Data entries
_____

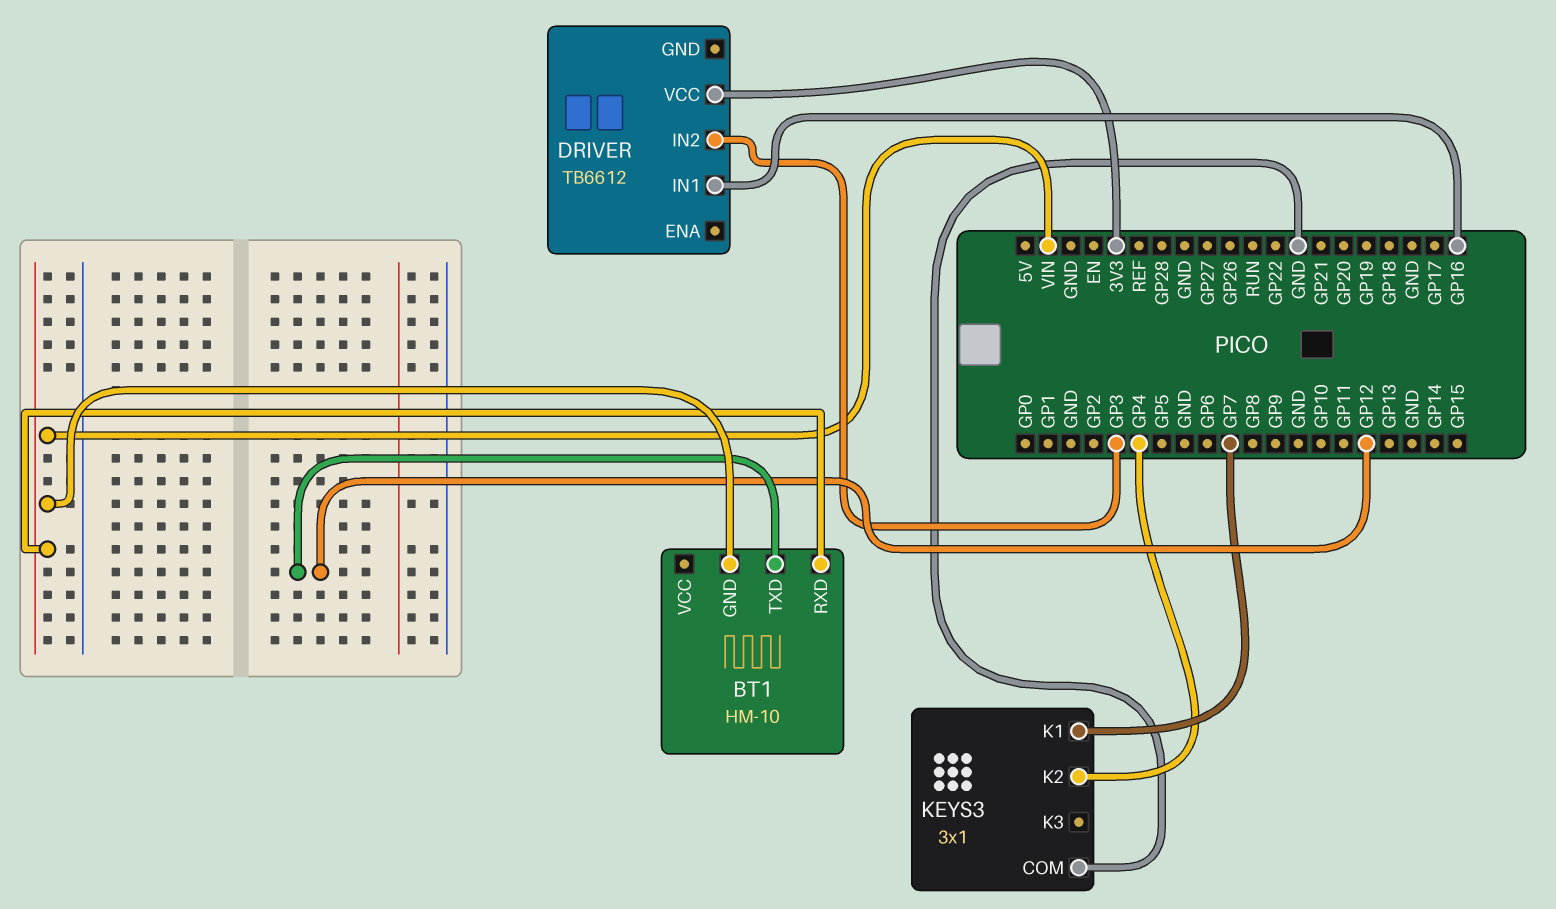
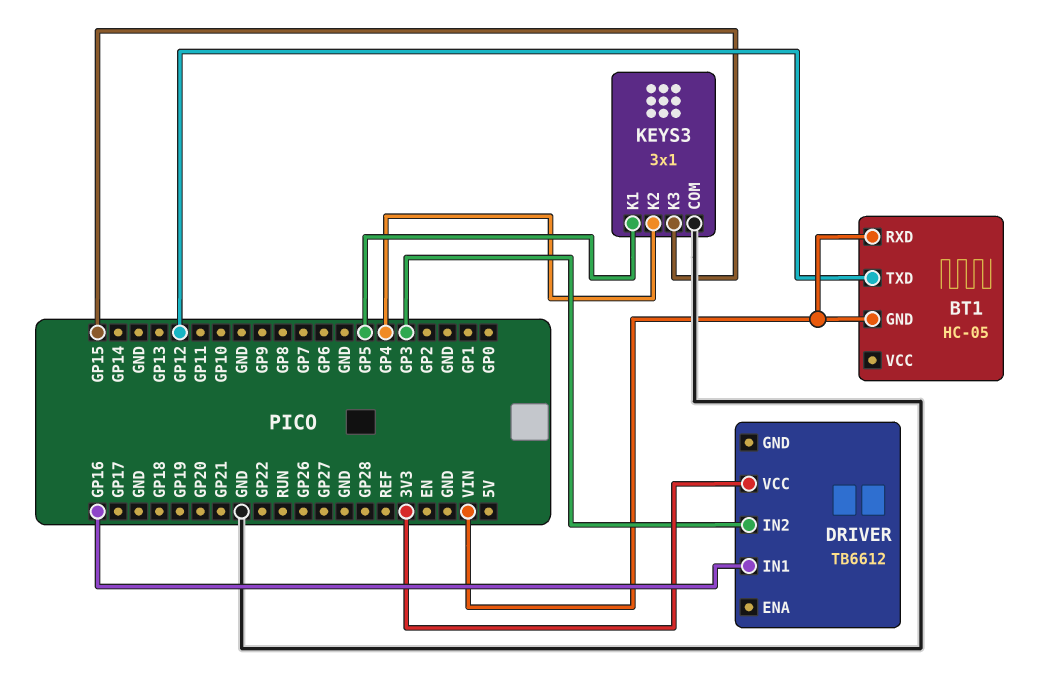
BT1: HM-10 -> HC-05
KEYS3 pin K1: GP7 -> GP5
KEYS3 pin K3: none -> GP15

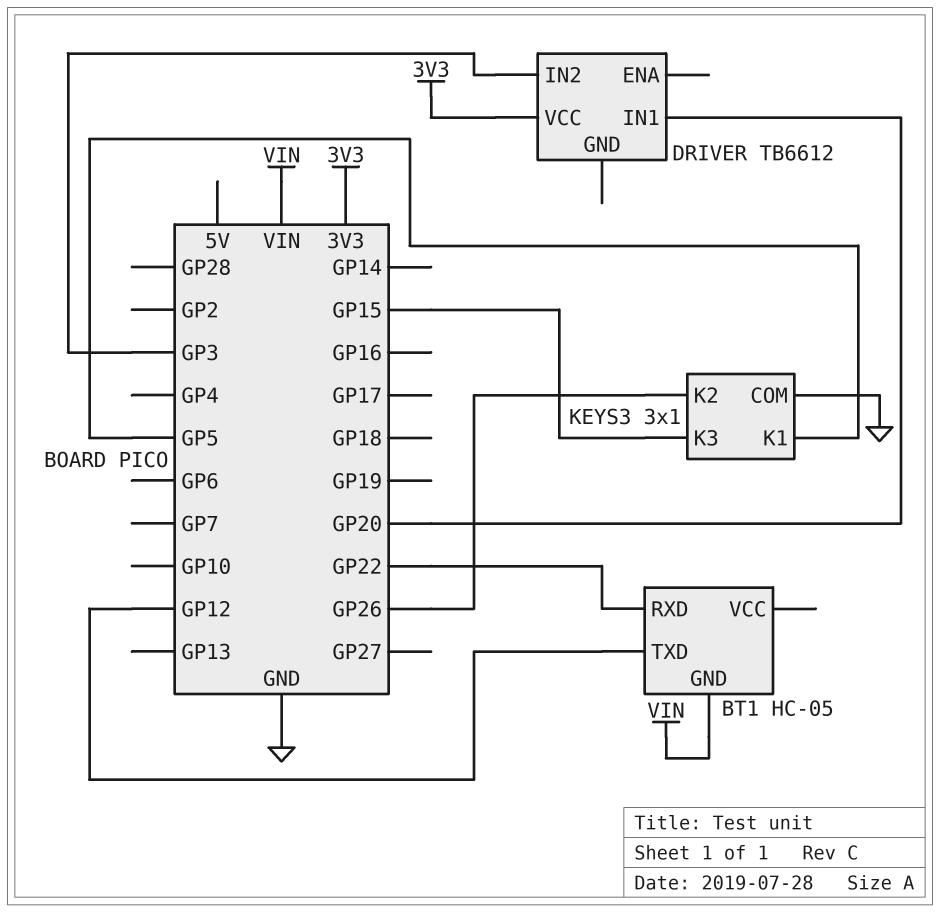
BT1 pin RXD: VIN -> GP22
DRIVER pin IN1: GP16 -> GP20
KEYS3 pin K2: GP4 -> GP26

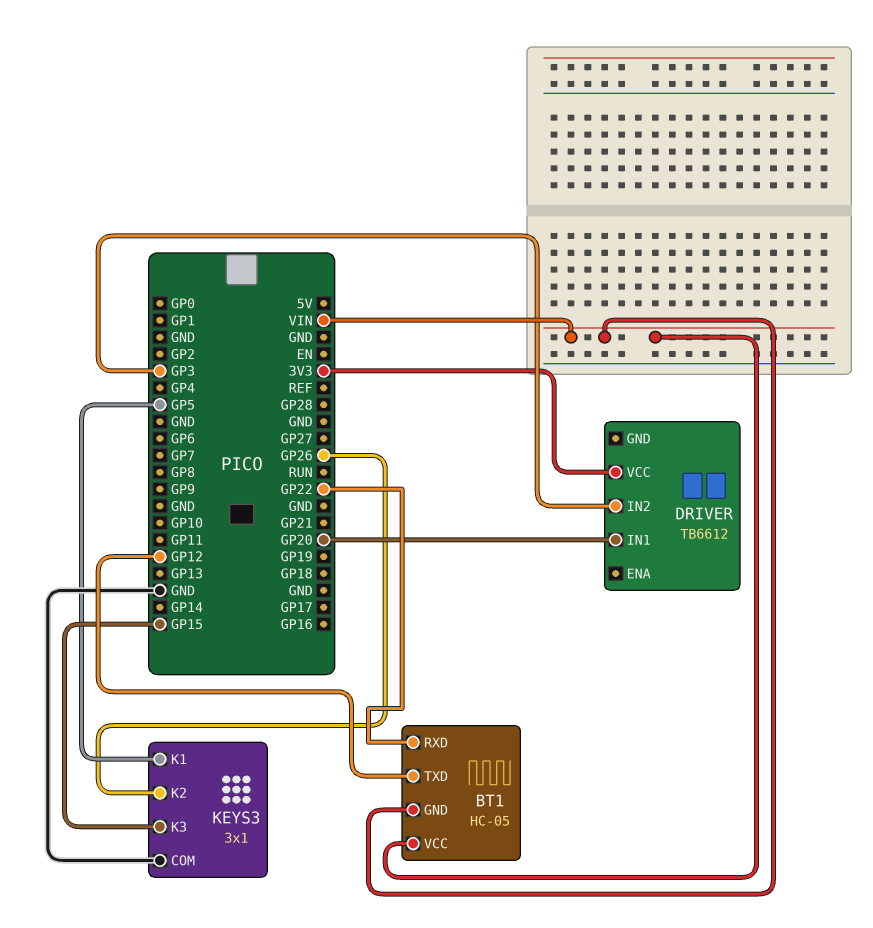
BT1 pin VCC: none -> VIN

_____

Exercise goal:
Please retype all the entries word for word, omitting the pictures.

Response to this task:
BT1: HM-10 -> HC-05
KEYS3 pin K1: GP7 -> GP5
KEYS3 pin K3: none -> GP15

BT1 pin RXD: VIN -> GP22
DRIVER pin IN1: GP16 -> GP20
KEYS3 pin K2: GP4 -> GP26

BT1 pin VCC: none -> VIN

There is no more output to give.